------ SUPPLIED ENTRIES

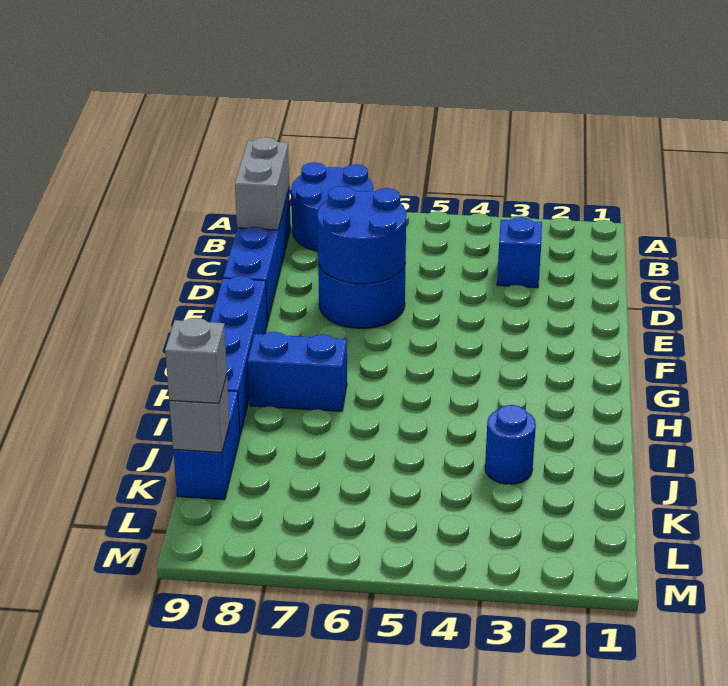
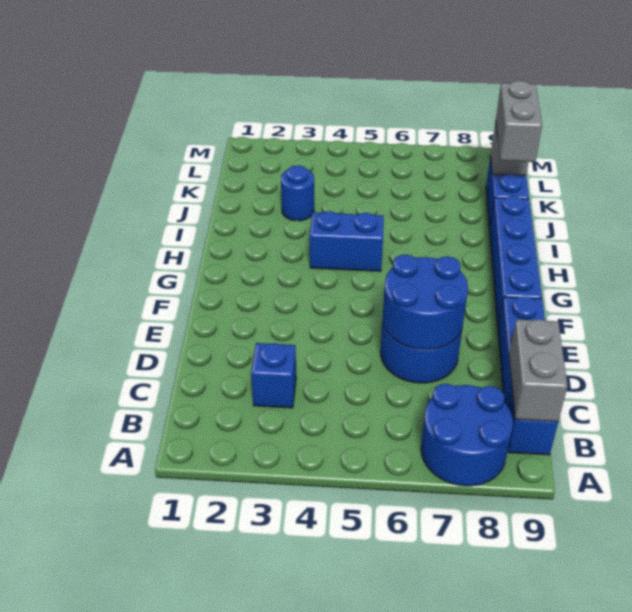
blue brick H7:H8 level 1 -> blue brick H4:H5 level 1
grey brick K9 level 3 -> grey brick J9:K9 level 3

------------
------ SUPPLIED ENTRIES

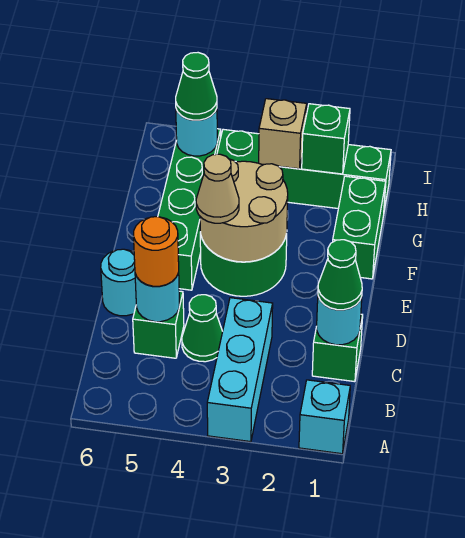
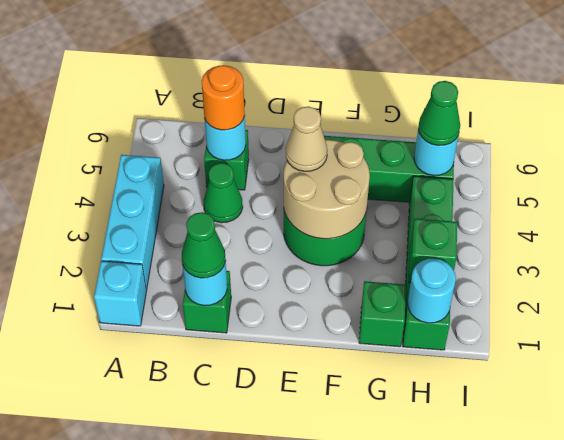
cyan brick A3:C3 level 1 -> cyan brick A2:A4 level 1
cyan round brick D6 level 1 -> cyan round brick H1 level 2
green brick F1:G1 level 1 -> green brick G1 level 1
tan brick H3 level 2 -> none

------------

WHAT YOU ARE ASKED TO DO:
Starting at the line with "blue brick H7:H8" and ending at the line with "grey brick K9", print each line of the listing above exactly, with no other lines.

FINAL ANSWER:
blue brick H7:H8 level 1 -> blue brick H4:H5 level 1
grey brick K9 level 3 -> grey brick J9:K9 level 3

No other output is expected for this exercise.